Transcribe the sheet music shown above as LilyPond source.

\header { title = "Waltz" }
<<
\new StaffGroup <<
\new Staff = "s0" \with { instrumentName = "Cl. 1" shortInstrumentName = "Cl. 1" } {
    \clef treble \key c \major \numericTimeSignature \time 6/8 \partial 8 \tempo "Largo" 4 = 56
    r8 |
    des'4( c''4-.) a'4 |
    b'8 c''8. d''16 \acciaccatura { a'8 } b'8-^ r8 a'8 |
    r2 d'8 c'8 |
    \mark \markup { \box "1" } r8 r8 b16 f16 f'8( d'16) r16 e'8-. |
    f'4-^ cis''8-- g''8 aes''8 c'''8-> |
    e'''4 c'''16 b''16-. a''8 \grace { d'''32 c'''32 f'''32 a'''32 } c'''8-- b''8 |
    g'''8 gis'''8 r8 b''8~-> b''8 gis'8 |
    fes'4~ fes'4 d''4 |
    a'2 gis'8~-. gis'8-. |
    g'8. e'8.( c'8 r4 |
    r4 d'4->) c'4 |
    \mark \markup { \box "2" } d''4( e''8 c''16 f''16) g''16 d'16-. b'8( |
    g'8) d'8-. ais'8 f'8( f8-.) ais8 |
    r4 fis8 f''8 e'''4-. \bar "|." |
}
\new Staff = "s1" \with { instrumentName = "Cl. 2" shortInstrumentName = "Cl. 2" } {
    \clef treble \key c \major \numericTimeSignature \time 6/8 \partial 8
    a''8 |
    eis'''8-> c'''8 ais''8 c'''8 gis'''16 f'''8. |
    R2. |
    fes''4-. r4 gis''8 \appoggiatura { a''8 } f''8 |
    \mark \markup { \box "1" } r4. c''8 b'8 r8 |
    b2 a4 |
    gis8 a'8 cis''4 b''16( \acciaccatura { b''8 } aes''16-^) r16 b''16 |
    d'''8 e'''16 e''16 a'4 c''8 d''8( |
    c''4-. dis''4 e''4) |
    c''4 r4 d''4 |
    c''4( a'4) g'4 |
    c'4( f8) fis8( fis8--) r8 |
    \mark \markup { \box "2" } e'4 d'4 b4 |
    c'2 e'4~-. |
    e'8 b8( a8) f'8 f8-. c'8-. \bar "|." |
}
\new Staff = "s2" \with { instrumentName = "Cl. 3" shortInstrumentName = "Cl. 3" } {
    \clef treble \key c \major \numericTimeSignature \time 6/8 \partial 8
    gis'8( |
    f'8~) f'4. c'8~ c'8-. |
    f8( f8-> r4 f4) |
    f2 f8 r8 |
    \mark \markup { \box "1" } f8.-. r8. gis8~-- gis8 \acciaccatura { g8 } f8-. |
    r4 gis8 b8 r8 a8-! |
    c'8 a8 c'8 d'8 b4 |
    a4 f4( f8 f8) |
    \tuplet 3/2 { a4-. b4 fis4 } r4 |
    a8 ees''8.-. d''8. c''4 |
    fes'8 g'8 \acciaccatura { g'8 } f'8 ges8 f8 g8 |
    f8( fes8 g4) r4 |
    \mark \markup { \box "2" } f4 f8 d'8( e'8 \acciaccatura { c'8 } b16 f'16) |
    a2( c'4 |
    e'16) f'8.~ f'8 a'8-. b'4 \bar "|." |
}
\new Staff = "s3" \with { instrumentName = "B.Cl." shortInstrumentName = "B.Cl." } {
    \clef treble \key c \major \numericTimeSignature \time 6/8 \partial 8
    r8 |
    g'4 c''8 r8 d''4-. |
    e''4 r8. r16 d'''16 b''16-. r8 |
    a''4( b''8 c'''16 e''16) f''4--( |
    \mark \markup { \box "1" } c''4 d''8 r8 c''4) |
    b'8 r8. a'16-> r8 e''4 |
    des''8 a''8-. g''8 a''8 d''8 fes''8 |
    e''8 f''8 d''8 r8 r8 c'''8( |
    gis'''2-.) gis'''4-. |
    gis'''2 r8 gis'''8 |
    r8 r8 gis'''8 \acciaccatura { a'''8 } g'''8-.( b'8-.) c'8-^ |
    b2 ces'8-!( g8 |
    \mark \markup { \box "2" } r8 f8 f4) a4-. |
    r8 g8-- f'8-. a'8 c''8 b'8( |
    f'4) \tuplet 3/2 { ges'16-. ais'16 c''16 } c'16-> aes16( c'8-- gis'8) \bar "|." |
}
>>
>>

• Exercise
Copy out each line above that contains the string "acciaccatura".

• Response below
    b'8 c''8. d''16 \acciaccatura { a'8 } b'8-^ r8 a'8 |
    gis8 a'8 cis''4 b''16( \acciaccatura { b''8 } aes''16-^) r16 b''16 |
    \mark \markup { \box "1" } f8.-. r8. gis8~-- gis8 \acciaccatura { g8 } f8-. |
    fes'8 g'8 \acciaccatura { g'8 } f'8 ges8 f8 g8 |
    \mark \markup { \box "2" } f4 f8 d'8( e'8 \acciaccatura { c'8 } b16 f'16) |
    r8 r8 gis'''8 \acciaccatura { a'''8 } g'''8-.( b'8-.) c'8-^ |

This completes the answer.